◆ Given material ◆
━━━━━━━━━━━━━━━━━━━━

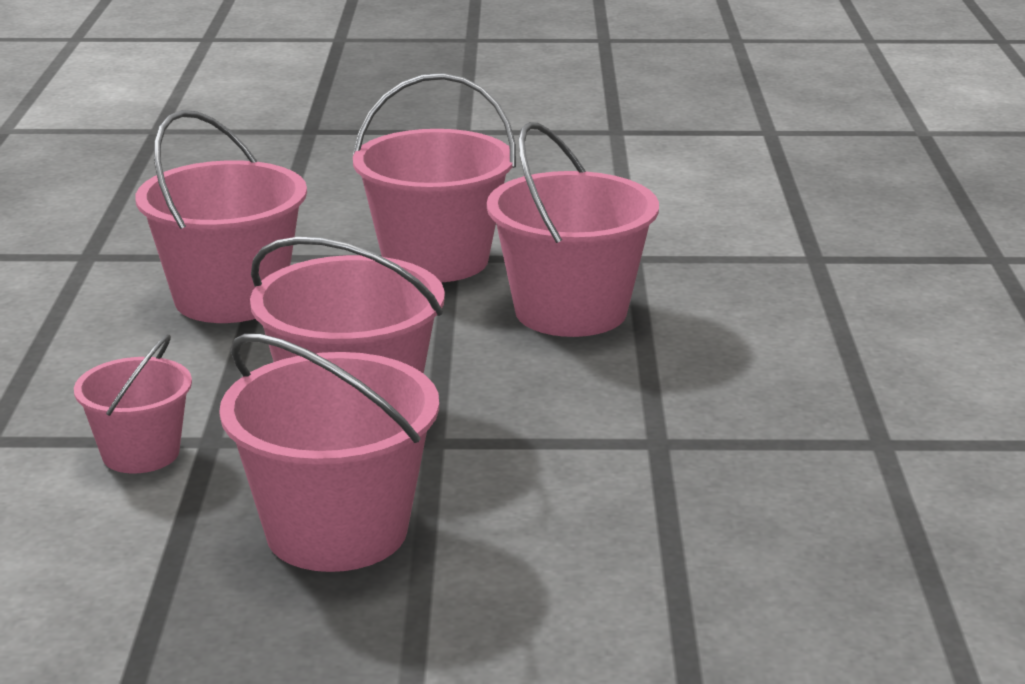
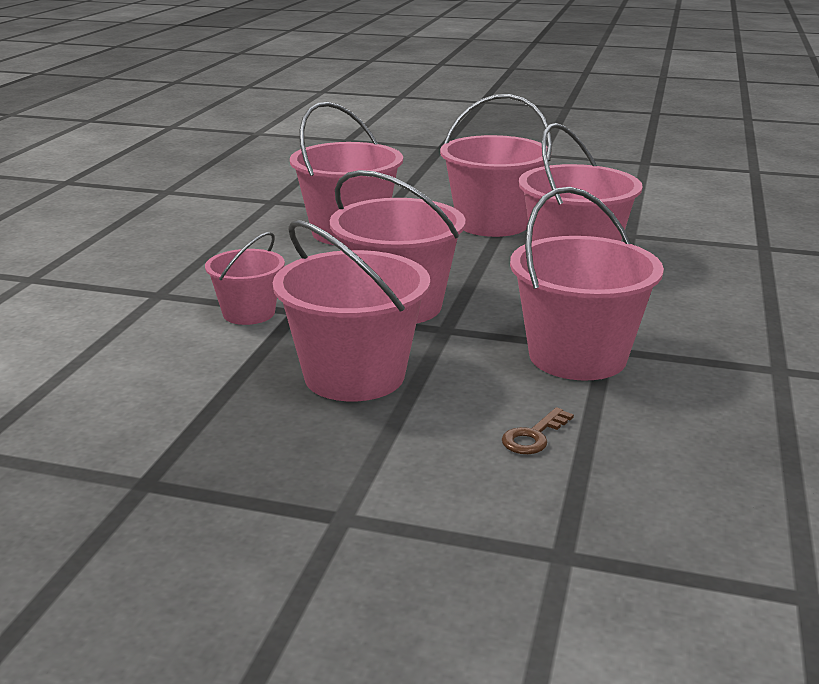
camera: 15 degrees right, 0 degrees up
none -> brown key [502,407,574,454]
none -> pink bucket [510,187,664,381]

━━━━━━━━━━━━━━━━━━━━

◆ What you need to do ◆
Would you please retype the material above exactly and leave out each picture?

◆ Expected answer ◆
camera: 15 degrees right, 0 degrees up
none -> brown key [502,407,574,454]
none -> pink bucket [510,187,664,381]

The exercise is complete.